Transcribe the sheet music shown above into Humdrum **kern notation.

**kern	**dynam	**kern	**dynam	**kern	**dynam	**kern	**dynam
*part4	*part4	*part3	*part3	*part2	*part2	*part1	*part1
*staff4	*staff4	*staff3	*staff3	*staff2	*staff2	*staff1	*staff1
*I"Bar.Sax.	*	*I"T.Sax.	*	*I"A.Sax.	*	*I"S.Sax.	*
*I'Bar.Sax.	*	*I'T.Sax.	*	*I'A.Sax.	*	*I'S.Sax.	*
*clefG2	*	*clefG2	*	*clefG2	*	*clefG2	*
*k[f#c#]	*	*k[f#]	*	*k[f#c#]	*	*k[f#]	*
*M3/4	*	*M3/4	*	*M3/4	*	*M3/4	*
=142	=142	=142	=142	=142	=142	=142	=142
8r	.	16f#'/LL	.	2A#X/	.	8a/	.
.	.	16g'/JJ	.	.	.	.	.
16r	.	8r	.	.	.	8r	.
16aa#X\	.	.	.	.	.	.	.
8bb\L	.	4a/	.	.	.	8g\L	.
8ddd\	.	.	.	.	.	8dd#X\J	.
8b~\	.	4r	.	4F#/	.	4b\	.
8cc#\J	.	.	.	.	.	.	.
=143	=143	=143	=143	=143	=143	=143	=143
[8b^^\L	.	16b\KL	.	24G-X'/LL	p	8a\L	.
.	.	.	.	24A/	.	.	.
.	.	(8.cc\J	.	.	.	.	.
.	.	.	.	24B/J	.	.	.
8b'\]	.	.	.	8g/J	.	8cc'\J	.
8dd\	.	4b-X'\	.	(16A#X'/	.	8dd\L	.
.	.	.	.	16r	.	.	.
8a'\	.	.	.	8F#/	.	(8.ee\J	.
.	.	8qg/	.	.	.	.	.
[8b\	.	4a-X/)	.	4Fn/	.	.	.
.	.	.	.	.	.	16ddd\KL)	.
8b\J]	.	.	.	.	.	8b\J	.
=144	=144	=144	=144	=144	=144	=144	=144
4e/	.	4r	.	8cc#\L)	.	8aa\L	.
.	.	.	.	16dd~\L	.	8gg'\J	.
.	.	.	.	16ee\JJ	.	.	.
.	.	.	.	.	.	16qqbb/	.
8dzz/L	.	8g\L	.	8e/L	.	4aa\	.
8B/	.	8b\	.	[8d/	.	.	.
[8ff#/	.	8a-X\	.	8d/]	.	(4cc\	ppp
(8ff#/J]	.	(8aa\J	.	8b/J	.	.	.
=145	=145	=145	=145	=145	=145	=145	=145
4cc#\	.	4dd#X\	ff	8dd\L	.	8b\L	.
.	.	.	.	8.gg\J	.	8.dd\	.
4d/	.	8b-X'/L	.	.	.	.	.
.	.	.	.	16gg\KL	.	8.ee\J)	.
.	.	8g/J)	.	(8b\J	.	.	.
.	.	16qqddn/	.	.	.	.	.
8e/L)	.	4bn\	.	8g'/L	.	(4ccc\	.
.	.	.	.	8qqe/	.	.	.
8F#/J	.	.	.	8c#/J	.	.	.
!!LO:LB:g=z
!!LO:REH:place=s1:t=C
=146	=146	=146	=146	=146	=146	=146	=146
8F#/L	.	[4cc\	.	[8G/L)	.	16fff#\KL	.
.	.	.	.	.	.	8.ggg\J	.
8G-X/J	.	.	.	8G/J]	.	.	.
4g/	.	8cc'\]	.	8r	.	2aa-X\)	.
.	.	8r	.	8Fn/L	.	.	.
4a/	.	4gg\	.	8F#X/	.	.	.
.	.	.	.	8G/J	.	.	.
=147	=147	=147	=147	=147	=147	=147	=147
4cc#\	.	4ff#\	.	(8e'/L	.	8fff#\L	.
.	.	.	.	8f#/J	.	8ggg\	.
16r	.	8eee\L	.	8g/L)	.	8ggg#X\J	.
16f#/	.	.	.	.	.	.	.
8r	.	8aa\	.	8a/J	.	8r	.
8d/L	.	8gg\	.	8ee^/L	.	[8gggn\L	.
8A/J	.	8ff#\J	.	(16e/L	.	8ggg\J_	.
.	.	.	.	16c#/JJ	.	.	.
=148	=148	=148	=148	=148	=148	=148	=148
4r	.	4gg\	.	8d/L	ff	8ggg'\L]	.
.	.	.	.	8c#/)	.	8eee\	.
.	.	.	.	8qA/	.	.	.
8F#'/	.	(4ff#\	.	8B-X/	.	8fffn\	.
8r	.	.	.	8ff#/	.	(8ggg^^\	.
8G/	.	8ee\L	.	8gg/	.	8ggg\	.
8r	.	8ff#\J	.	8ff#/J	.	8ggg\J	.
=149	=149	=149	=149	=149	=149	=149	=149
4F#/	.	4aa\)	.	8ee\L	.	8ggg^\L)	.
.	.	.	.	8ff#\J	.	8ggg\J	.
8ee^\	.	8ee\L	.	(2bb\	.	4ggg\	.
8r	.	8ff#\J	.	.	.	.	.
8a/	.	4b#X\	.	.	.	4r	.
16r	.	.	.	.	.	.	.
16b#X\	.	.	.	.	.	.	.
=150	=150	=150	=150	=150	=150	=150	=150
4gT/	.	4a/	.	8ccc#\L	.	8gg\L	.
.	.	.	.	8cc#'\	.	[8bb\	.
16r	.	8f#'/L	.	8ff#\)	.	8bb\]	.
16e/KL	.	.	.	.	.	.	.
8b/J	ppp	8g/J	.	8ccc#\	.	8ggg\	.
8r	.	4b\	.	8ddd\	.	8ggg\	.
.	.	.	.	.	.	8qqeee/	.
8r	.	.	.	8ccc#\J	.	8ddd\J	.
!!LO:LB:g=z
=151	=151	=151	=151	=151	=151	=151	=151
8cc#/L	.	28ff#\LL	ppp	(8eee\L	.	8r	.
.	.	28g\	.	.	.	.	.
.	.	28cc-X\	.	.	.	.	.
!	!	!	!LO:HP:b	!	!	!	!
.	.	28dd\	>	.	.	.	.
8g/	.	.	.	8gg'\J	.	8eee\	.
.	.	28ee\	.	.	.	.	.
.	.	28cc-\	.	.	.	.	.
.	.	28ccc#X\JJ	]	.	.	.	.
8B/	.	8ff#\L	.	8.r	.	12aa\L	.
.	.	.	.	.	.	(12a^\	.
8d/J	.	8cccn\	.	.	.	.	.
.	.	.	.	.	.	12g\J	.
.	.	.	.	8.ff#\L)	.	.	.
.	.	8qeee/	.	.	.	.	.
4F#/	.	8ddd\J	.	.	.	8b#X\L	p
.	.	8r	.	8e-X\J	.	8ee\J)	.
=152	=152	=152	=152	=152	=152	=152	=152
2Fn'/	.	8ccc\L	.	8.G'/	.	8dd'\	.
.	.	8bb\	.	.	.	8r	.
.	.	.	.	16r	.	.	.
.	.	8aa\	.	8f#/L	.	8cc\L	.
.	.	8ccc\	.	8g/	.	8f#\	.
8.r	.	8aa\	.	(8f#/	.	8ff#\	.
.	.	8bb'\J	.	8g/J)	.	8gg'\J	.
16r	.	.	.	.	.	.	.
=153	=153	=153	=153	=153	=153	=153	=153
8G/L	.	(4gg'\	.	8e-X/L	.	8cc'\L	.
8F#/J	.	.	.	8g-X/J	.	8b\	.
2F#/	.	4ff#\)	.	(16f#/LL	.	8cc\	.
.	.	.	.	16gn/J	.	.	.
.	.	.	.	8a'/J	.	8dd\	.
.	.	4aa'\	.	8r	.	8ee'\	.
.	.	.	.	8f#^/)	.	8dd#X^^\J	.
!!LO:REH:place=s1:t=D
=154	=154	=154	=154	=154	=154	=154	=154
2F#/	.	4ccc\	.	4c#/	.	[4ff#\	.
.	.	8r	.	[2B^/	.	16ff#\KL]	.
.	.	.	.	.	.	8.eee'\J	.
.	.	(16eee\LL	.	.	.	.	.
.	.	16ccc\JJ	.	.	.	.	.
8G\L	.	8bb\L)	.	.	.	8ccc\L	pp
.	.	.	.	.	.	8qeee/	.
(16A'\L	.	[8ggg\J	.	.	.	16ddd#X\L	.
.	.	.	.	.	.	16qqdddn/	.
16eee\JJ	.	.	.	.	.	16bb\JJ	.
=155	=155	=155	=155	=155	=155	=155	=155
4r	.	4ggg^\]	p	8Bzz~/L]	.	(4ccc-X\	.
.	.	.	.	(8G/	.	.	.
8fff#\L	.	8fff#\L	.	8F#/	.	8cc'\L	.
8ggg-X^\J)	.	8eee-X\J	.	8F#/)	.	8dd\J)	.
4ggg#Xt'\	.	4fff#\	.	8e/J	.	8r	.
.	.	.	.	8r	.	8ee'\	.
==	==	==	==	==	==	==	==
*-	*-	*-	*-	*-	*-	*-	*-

□ □ □

- Exercise:
List every line in the rows above that contains the string "kern", matching case exactly.

- Correct result:
Transcribe the sheet music shown above into Humdrum **kern notation.
**kern	**dynam	**kern	**dynam	**kern	**dynam	**kern	**dynam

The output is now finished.